**WORK TASK**. All of the records below need to be written out exactly, but without the pictures.

-- SUPPLIED INFORMATION follows --

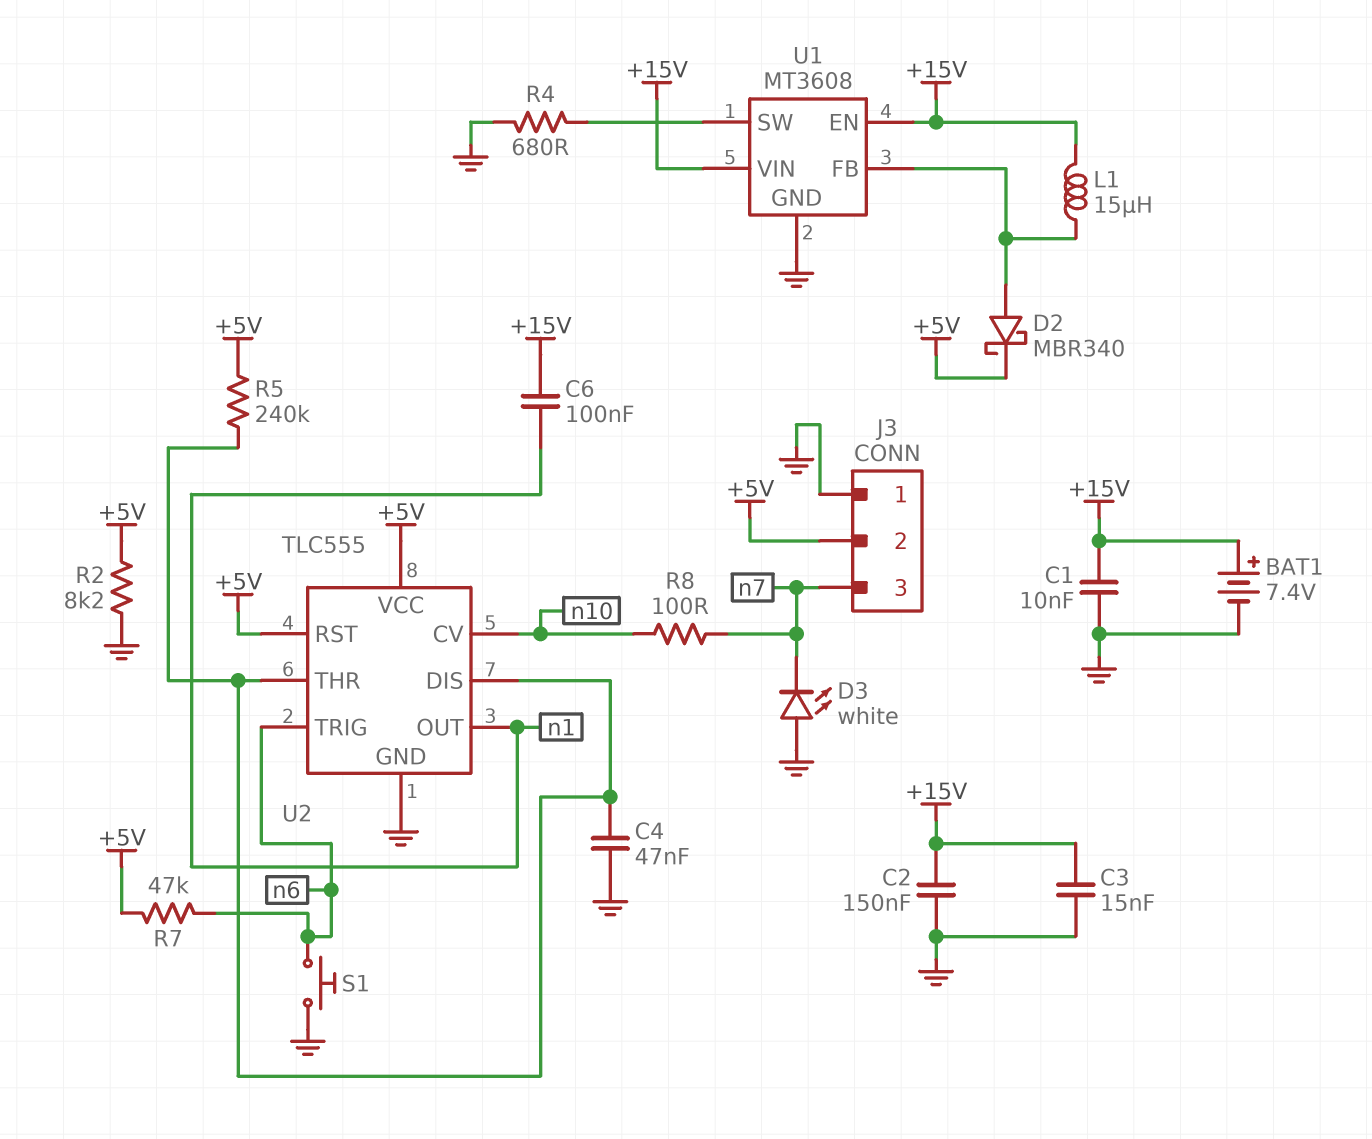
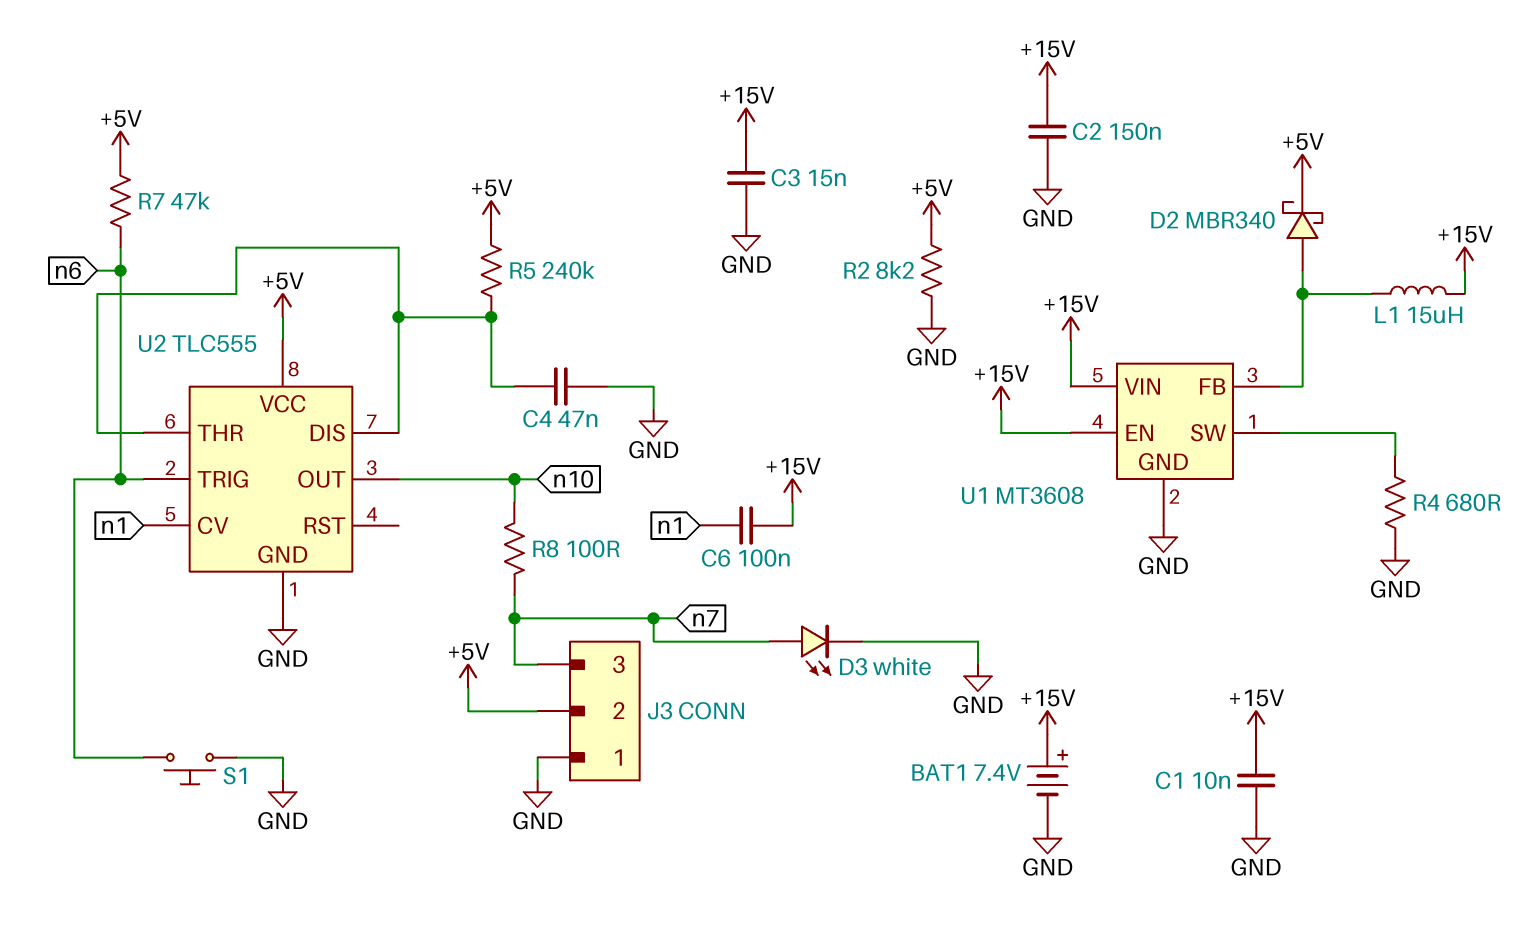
D3: LED white (A GND, K n7) -> LED white (A n7, K GND)
U2 pin CV: n10 -> n1
U2 pin OUT: n1 -> n10
U2 pin RST: +5V -> none

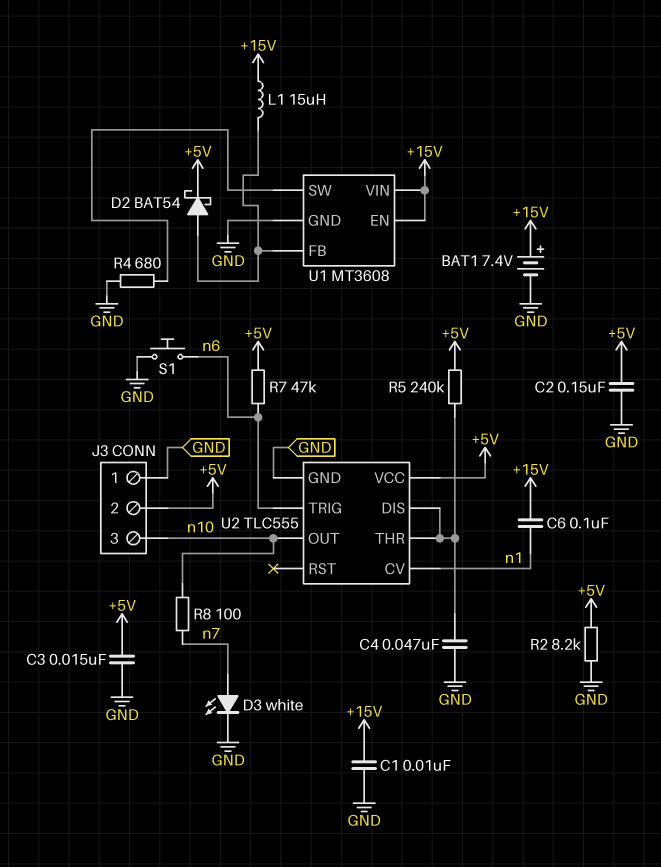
C2: 150nF (+15V, GND) -> 150nF (+5V, GND)
C3: 15nF (+15V, GND) -> 15nF (+5V, GND)
D2: schottky MBR340 (A U1/FB, K +5V) -> schottky BAT54 (A U1/FB, K +5V)
J3 pin 3: n7 -> n10

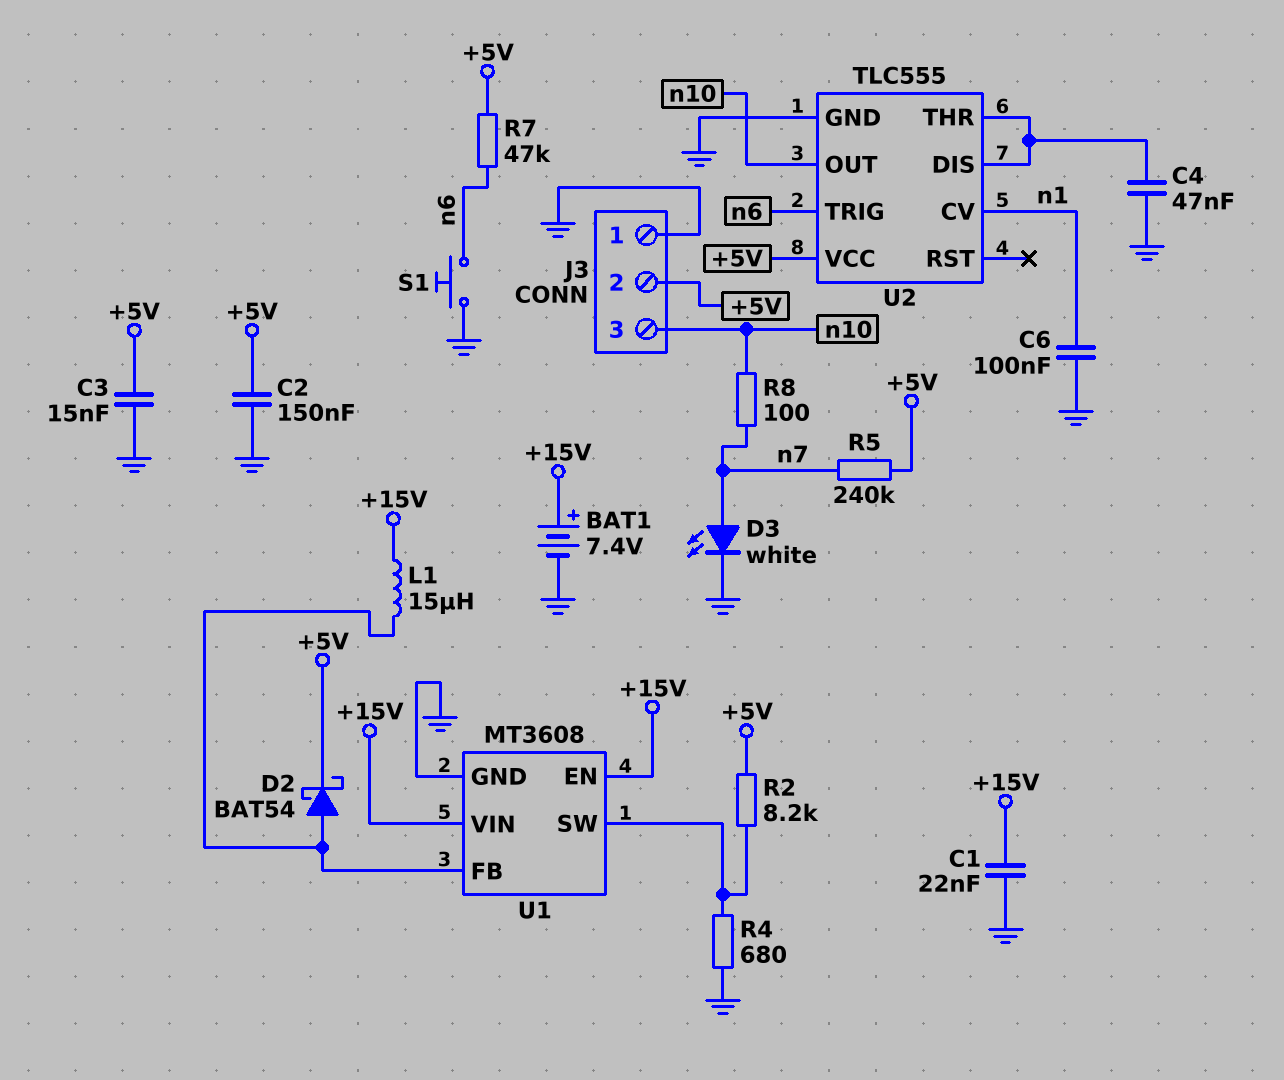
C1: 10nF (+15V, GND) -> 22nF (+15V, GND)
C6: 100nF (+15V, n1) -> 100nF (GND, n1)
R2: 8.2k (+5V, GND) -> 8.2k (+5V, U1/SW)
R5: 240k (+5V, U2/DIS) -> 240k (+5V, n7)

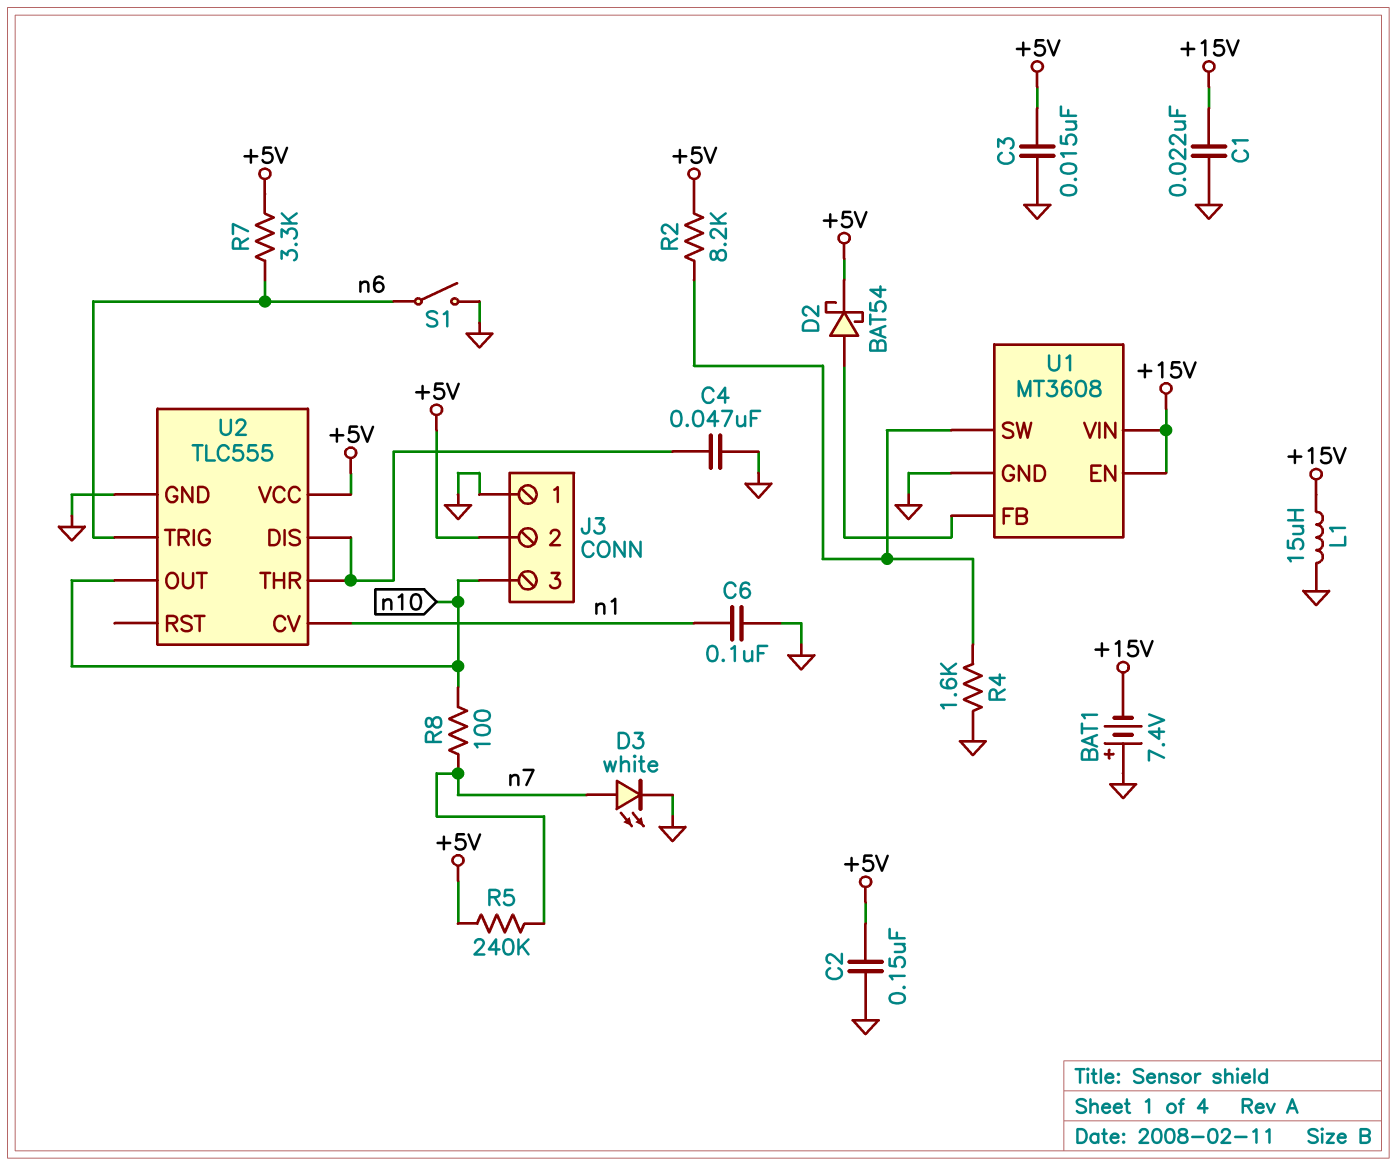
BAT1: 7.4V (plus +15V, minus GND) -> 7.4V (plus GND, minus +15V)
L1: 15uH (+15V, U1/FB) -> 15uH (+15V, GND)
R4: 680 (GND, U1/SW) -> 1.6k (GND, U1/SW)
R7: 47k (+5V, n6) -> 3.3k (+5V, n6)
S1: button (GND, n6) -> switch (GND, n6)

-- SUPPLIED INFORMATION concluded --

**SOLUTION BELOW**.
D3: LED white (A GND, K n7) -> LED white (A n7, K GND)
U2 pin CV: n10 -> n1
U2 pin OUT: n1 -> n10
U2 pin RST: +5V -> none

C2: 150nF (+15V, GND) -> 150nF (+5V, GND)
C3: 15nF (+15V, GND) -> 15nF (+5V, GND)
D2: schottky MBR340 (A U1/FB, K +5V) -> schottky BAT54 (A U1/FB, K +5V)
J3 pin 3: n7 -> n10

C1: 10nF (+15V, GND) -> 22nF (+15V, GND)
C6: 100nF (+15V, n1) -> 100nF (GND, n1)
R2: 8.2k (+5V, GND) -> 8.2k (+5V, U1/SW)
R5: 240k (+5V, U2/DIS) -> 240k (+5V, n7)

BAT1: 7.4V (plus +15V, minus GND) -> 7.4V (plus GND, minus +15V)
L1: 15uH (+15V, U1/FB) -> 15uH (+15V, GND)
R4: 680 (GND, U1/SW) -> 1.6k (GND, U1/SW)
R7: 47k (+5V, n6) -> 3.3k (+5V, n6)
S1: button (GND, n6) -> switch (GND, n6)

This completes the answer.